▶ **What is needed**
Output every record again so that it matches the original word for word.

[Data for this task]

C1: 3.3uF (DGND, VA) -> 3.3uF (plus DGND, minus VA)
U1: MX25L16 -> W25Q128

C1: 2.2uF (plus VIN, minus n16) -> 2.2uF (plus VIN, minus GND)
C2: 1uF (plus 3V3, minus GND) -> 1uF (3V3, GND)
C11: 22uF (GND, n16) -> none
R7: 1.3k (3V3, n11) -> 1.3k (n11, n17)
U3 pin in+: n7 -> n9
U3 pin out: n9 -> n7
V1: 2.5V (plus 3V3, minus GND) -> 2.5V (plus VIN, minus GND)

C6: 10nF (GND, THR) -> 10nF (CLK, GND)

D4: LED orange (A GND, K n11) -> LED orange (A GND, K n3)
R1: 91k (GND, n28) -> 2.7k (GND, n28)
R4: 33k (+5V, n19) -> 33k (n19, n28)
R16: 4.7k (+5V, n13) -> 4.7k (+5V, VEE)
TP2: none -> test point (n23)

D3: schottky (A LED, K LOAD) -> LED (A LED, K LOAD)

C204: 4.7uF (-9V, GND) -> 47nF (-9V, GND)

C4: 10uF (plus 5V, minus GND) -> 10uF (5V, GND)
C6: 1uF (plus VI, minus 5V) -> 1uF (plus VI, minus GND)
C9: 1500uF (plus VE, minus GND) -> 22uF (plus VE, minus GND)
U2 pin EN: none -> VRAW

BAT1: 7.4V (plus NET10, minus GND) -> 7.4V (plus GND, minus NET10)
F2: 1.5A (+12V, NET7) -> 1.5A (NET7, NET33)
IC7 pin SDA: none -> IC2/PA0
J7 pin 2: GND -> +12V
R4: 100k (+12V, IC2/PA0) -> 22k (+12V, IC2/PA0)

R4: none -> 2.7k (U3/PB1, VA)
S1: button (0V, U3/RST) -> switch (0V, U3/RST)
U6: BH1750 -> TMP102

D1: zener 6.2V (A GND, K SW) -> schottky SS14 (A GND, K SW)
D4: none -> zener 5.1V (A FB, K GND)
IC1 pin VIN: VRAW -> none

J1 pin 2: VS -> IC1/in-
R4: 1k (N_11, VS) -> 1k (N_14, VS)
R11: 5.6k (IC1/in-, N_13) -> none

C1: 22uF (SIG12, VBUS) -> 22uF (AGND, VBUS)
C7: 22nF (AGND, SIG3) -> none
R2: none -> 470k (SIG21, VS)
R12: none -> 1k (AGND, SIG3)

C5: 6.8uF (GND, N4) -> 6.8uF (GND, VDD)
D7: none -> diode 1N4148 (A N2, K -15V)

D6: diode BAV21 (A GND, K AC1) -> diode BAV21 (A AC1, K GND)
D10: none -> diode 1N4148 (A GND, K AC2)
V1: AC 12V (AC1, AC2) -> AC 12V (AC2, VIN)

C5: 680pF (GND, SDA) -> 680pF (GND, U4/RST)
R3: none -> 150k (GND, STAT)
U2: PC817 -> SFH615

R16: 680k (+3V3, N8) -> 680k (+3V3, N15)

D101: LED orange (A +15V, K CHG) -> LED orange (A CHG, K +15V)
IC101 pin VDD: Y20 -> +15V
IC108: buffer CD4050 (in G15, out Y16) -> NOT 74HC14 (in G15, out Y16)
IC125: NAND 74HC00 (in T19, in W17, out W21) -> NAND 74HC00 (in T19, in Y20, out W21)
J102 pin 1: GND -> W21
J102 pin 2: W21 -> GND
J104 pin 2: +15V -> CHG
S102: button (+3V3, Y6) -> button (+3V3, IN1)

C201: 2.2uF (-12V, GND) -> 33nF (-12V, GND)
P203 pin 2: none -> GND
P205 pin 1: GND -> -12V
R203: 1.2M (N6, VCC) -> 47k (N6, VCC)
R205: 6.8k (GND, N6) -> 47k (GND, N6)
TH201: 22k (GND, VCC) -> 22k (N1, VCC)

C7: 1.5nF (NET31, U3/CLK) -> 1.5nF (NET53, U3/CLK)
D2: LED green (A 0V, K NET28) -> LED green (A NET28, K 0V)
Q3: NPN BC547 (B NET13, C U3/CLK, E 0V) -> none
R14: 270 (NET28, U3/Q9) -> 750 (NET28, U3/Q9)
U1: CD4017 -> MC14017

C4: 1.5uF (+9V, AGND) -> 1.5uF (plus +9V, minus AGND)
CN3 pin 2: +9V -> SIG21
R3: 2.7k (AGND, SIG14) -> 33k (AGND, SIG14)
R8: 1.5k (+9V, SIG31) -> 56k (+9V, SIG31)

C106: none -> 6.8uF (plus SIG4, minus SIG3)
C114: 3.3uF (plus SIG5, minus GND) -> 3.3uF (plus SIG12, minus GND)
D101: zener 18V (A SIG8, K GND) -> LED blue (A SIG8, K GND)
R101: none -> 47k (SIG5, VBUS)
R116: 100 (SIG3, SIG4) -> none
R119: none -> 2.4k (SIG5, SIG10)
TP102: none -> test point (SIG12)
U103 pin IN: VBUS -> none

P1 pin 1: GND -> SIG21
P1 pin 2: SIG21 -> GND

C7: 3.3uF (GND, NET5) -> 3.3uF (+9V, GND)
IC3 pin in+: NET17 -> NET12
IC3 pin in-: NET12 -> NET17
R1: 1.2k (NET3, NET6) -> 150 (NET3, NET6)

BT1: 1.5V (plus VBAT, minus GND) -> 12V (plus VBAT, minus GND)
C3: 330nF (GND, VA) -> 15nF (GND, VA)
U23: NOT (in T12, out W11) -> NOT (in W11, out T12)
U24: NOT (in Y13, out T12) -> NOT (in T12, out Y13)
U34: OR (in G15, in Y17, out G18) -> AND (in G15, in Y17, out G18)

[/Data for this task]

▶ **Completed task**
C1: 3.3uF (DGND, VA) -> 3.3uF (plus DGND, minus VA)
U1: MX25L16 -> W25Q128

C1: 2.2uF (plus VIN, minus n16) -> 2.2uF (plus VIN, minus GND)
C2: 1uF (plus 3V3, minus GND) -> 1uF (3V3, GND)
C11: 22uF (GND, n16) -> none
R7: 1.3k (3V3, n11) -> 1.3k (n11, n17)
U3 pin in+: n7 -> n9
U3 pin out: n9 -> n7
V1: 2.5V (plus 3V3, minus GND) -> 2.5V (plus VIN, minus GND)

C6: 10nF (GND, THR) -> 10nF (CLK, GND)

D4: LED orange (A GND, K n11) -> LED orange (A GND, K n3)
R1: 91k (GND, n28) -> 2.7k (GND, n28)
R4: 33k (+5V, n19) -> 33k (n19, n28)
R16: 4.7k (+5V, n13) -> 4.7k (+5V, VEE)
TP2: none -> test point (n23)

D3: schottky (A LED, K LOAD) -> LED (A LED, K LOAD)

C204: 4.7uF (-9V, GND) -> 47nF (-9V, GND)

C4: 10uF (plus 5V, minus GND) -> 10uF (5V, GND)
C6: 1uF (plus VI, minus 5V) -> 1uF (plus VI, minus GND)
C9: 1500uF (plus VE, minus GND) -> 22uF (plus VE, minus GND)
U2 pin EN: none -> VRAW

BAT1: 7.4V (plus NET10, minus GND) -> 7.4V (plus GND, minus NET10)
F2: 1.5A (+12V, NET7) -> 1.5A (NET7, NET33)
IC7 pin SDA: none -> IC2/PA0
J7 pin 2: GND -> +12V
R4: 100k (+12V, IC2/PA0) -> 22k (+12V, IC2/PA0)

R4: none -> 2.7k (U3/PB1, VA)
S1: button (0V, U3/RST) -> switch (0V, U3/RST)
U6: BH1750 -> TMP102

D1: zener 6.2V (A GND, K SW) -> schottky SS14 (A GND, K SW)
D4: none -> zener 5.1V (A FB, K GND)
IC1 pin VIN: VRAW -> none

J1 pin 2: VS -> IC1/in-
R4: 1k (N_11, VS) -> 1k (N_14, VS)
R11: 5.6k (IC1/in-, N_13) -> none

C1: 22uF (SIG12, VBUS) -> 22uF (AGND, VBUS)
C7: 22nF (AGND, SIG3) -> none
R2: none -> 470k (SIG21, VS)
R12: none -> 1k (AGND, SIG3)

C5: 6.8uF (GND, N4) -> 6.8uF (GND, VDD)
D7: none -> diode 1N4148 (A N2, K -15V)

D6: diode BAV21 (A GND, K AC1) -> diode BAV21 (A AC1, K GND)
D10: none -> diode 1N4148 (A GND, K AC2)
V1: AC 12V (AC1, AC2) -> AC 12V (AC2, VIN)

C5: 680pF (GND, SDA) -> 680pF (GND, U4/RST)
R3: none -> 150k (GND, STAT)
U2: PC817 -> SFH615

R16: 680k (+3V3, N8) -> 680k (+3V3, N15)

D101: LED orange (A +15V, K CHG) -> LED orange (A CHG, K +15V)
IC101 pin VDD: Y20 -> +15V
IC108: buffer CD4050 (in G15, out Y16) -> NOT 74HC14 (in G15, out Y16)
IC125: NAND 74HC00 (in T19, in W17, out W21) -> NAND 74HC00 (in T19, in Y20, out W21)
J102 pin 1: GND -> W21
J102 pin 2: W21 -> GND
J104 pin 2: +15V -> CHG
S102: button (+3V3, Y6) -> button (+3V3, IN1)

C201: 2.2uF (-12V, GND) -> 33nF (-12V, GND)
P203 pin 2: none -> GND
P205 pin 1: GND -> -12V
R203: 1.2M (N6, VCC) -> 47k (N6, VCC)
R205: 6.8k (GND, N6) -> 47k (GND, N6)
TH201: 22k (GND, VCC) -> 22k (N1, VCC)

C7: 1.5nF (NET31, U3/CLK) -> 1.5nF (NET53, U3/CLK)
D2: LED green (A 0V, K NET28) -> LED green (A NET28, K 0V)
Q3: NPN BC547 (B NET13, C U3/CLK, E 0V) -> none
R14: 270 (NET28, U3/Q9) -> 750 (NET28, U3/Q9)
U1: CD4017 -> MC14017

C4: 1.5uF (+9V, AGND) -> 1.5uF (plus +9V, minus AGND)
CN3 pin 2: +9V -> SIG21
R3: 2.7k (AGND, SIG14) -> 33k (AGND, SIG14)
R8: 1.5k (+9V, SIG31) -> 56k (+9V, SIG31)

C106: none -> 6.8uF (plus SIG4, minus SIG3)
C114: 3.3uF (plus SIG5, minus GND) -> 3.3uF (plus SIG12, minus GND)
D101: zener 18V (A SIG8, K GND) -> LED blue (A SIG8, K GND)
R101: none -> 47k (SIG5, VBUS)
R116: 100 (SIG3, SIG4) -> none
R119: none -> 2.4k (SIG5, SIG10)
TP102: none -> test point (SIG12)
U103 pin IN: VBUS -> none

P1 pin 1: GND -> SIG21
P1 pin 2: SIG21 -> GND

C7: 3.3uF (GND, NET5) -> 3.3uF (+9V, GND)
IC3 pin in+: NET17 -> NET12
IC3 pin in-: NET12 -> NET17
R1: 1.2k (NET3, NET6) -> 150 (NET3, NET6)

BT1: 1.5V (plus VBAT, minus GND) -> 12V (plus VBAT, minus GND)
C3: 330nF (GND, VA) -> 15nF (GND, VA)
U23: NOT (in T12, out W11) -> NOT (in W11, out T12)
U24: NOT (in Y13, out T12) -> NOT (in T12, out Y13)
U34: OR (in G15, in Y17, out G18) -> AND (in G15, in Y17, out G18)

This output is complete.